Records from a collection
Segment Open

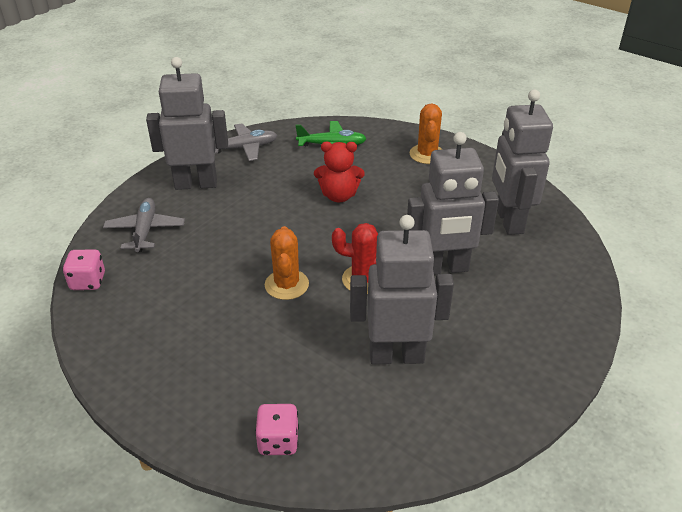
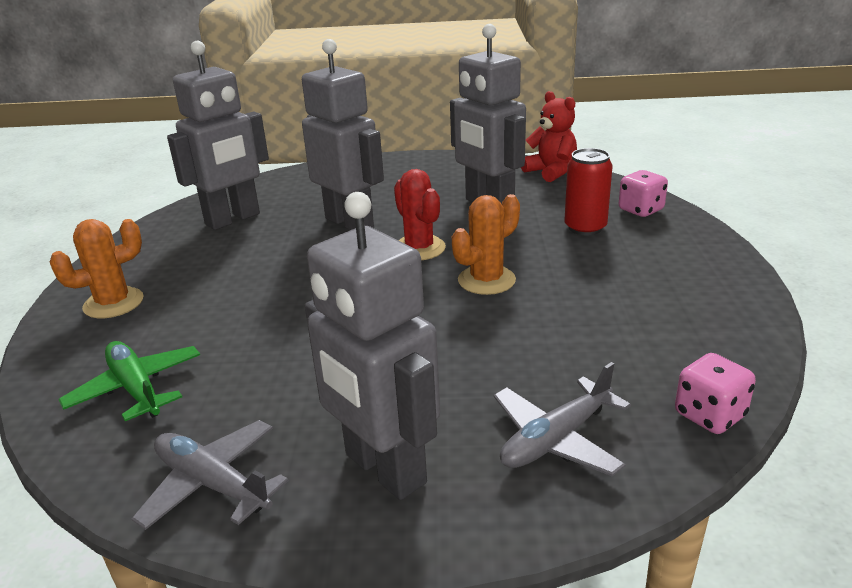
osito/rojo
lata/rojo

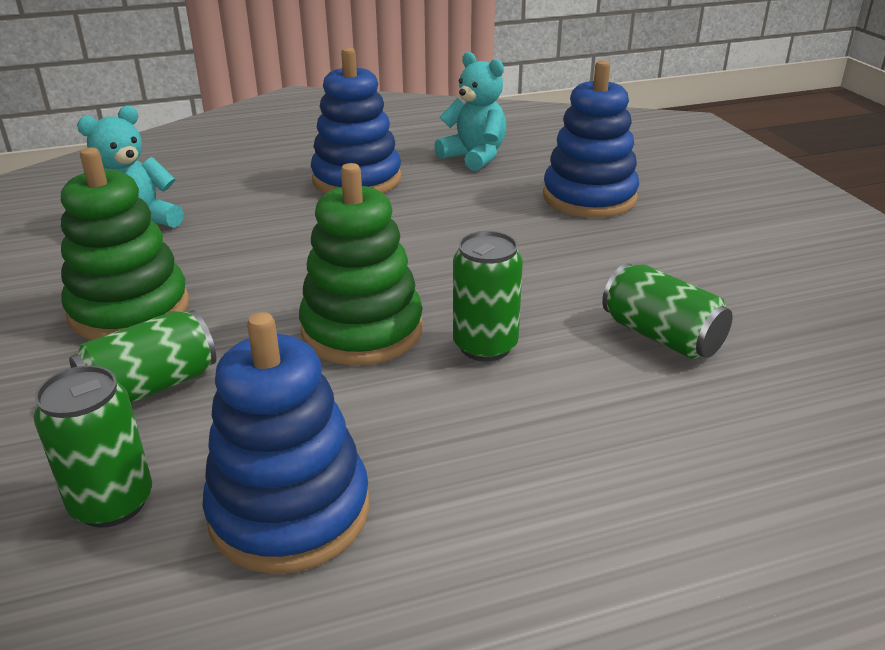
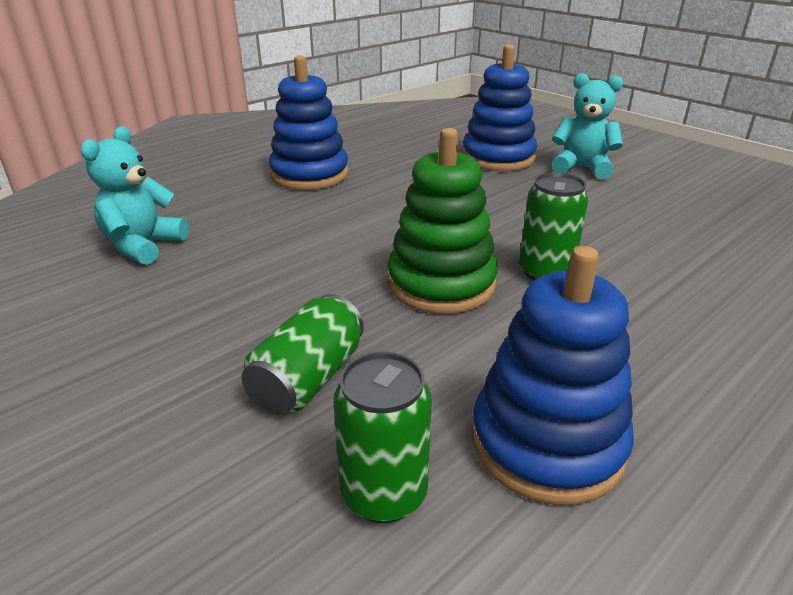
juguete apilable/verde (no. 1 from left in the first image)
osito/turquesa (no. 2 from left)
lata/verde (no. 4 from left in the first image)

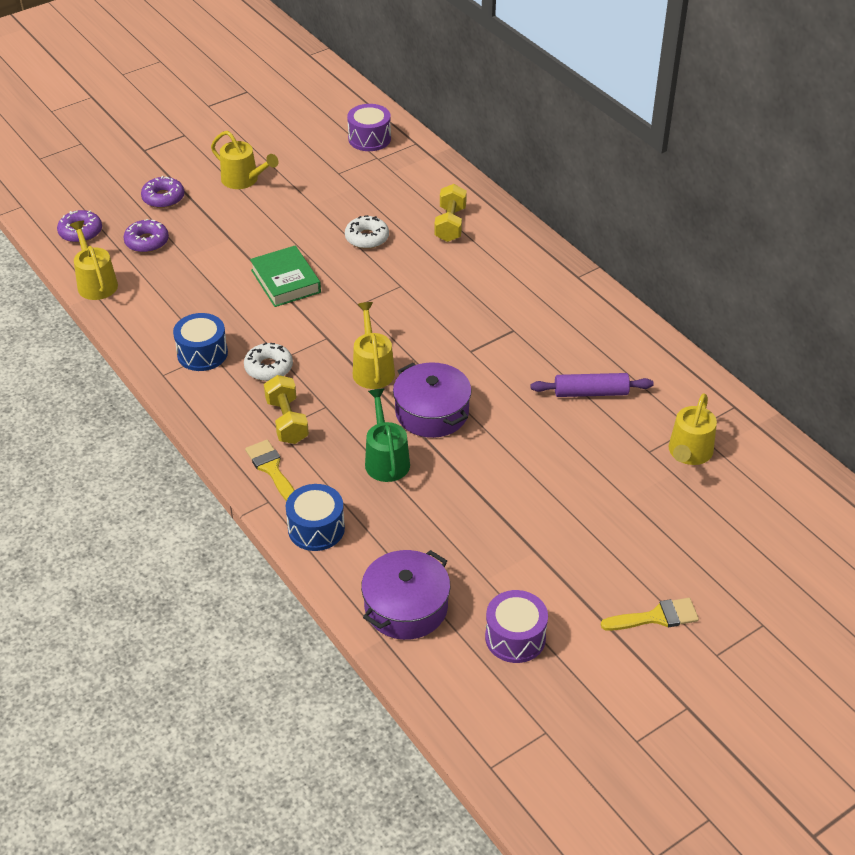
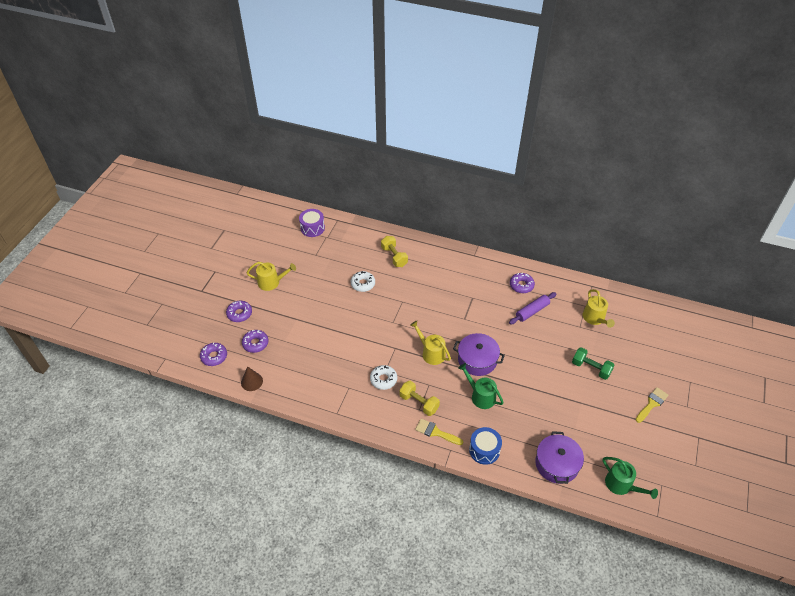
cono/marrón
tambor/azul (no. 1 from left in the first image)
libro/verde
tambor/morado (no. 2 from left in the first image)
rosquilla/morado (no. 4 from left)
mancuerna/verde
regadera/verde (no. 2 from left)

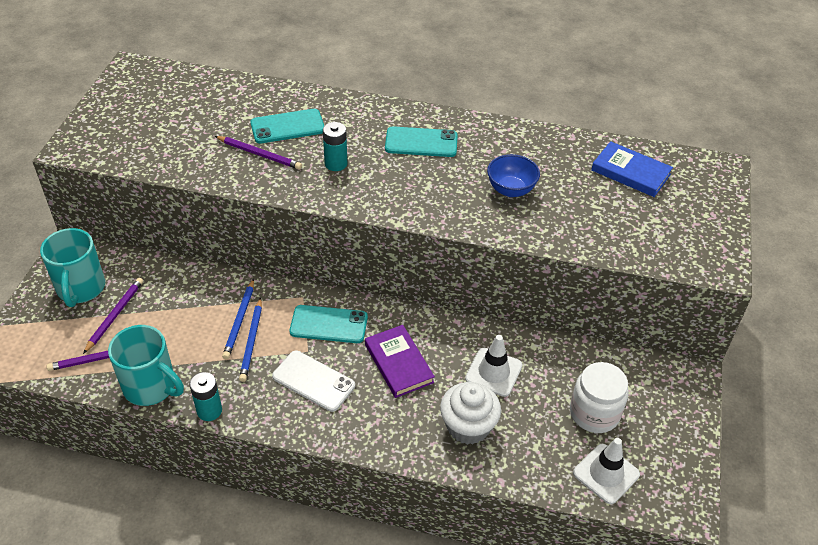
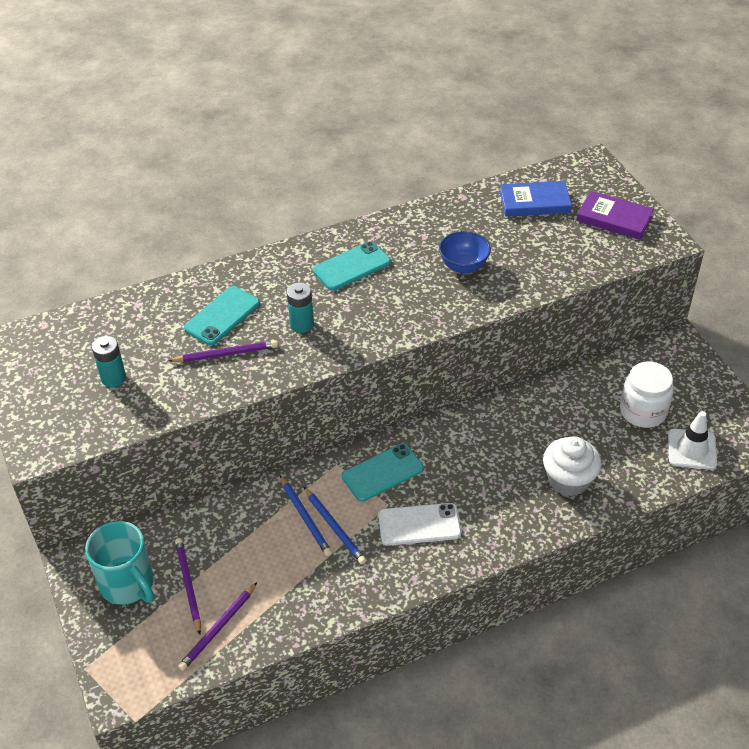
taza/turquesa (no. 2 from left in the first image)
pila/turquesa (no. 1 from left)
libro/morado
cono de tráfico/blanco (no. 1 from left in the first image)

Segment Closed

- What is expected -
Exclude all pictures and return precisely the lines from the one containing "regadera/verde (no. 2 from left)" through the closing line of the data.

- Answer space -
regadera/verde (no. 2 from left)

taza/turquesa (no. 2 from left in the first image)
pila/turquesa (no. 1 from left)
libro/morado
cono de tráfico/blanco (no. 1 from left in the first image)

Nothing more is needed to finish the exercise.